**DATA RECORDS**:
......
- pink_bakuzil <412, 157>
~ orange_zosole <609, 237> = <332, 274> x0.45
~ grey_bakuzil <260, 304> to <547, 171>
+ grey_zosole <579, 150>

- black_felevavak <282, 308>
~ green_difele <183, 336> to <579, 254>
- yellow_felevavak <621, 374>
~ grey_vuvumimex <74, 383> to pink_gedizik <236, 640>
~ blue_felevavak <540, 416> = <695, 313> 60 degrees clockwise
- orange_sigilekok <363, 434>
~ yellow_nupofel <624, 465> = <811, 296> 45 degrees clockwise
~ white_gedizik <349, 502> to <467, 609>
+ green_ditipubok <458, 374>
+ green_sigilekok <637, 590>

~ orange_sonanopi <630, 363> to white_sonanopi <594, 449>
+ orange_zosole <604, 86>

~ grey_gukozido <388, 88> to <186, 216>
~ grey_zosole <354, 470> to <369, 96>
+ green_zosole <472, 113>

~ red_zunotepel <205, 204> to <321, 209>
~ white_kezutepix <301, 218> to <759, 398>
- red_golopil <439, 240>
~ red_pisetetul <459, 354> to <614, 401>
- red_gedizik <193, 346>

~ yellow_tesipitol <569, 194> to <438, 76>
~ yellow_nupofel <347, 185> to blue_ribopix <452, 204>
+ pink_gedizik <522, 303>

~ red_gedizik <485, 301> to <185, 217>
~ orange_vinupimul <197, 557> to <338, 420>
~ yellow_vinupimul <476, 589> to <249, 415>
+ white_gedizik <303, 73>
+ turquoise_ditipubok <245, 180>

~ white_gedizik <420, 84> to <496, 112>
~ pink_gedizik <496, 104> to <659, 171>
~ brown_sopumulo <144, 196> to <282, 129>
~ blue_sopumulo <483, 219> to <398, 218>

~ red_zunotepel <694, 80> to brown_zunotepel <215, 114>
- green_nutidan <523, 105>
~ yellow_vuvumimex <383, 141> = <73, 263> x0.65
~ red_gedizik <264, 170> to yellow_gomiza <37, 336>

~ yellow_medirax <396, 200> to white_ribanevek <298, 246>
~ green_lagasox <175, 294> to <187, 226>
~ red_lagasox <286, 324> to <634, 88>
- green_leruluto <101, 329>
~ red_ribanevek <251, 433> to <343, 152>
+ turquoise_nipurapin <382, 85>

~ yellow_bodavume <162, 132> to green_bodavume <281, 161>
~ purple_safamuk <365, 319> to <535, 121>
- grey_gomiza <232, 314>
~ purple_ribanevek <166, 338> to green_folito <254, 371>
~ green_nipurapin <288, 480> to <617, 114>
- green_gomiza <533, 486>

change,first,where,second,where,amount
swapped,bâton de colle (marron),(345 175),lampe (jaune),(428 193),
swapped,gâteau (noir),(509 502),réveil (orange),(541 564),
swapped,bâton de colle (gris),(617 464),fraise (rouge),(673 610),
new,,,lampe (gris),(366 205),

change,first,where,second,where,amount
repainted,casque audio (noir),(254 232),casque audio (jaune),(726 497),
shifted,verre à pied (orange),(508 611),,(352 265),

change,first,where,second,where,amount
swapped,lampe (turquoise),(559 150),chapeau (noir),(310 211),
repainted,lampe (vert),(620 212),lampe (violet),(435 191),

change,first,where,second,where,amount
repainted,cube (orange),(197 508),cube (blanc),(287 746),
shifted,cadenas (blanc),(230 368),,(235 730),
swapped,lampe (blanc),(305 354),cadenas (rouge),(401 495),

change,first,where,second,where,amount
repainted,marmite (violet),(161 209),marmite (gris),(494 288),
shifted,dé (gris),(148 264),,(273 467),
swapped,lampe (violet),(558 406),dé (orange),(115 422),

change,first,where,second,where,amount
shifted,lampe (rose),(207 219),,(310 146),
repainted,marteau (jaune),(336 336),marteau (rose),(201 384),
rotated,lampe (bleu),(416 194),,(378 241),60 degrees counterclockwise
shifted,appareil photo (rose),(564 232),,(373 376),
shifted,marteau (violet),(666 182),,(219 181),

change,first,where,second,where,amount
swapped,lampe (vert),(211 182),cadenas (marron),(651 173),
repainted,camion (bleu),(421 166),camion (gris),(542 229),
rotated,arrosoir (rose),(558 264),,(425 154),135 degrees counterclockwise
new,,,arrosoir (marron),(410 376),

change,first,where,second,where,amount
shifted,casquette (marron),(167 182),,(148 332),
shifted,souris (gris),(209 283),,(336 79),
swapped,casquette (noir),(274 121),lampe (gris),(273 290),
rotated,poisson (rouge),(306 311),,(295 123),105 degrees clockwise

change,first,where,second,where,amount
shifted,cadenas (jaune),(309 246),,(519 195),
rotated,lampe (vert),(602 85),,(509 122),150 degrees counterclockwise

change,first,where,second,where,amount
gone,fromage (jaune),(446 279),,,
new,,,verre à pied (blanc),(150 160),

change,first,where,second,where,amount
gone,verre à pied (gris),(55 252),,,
......
**TASK INSTRUCTIONS**: Take the lines from the first line of the listing to the line containing "to <547, 171>". Please print them exactly, ends included, with nothing else.

**TASK ANSWER**:
- pink_bakuzil <412, 157>
~ orange_zosole <609, 237> = <332, 274> x0.45
~ grey_bakuzil <260, 304> to <547, 171>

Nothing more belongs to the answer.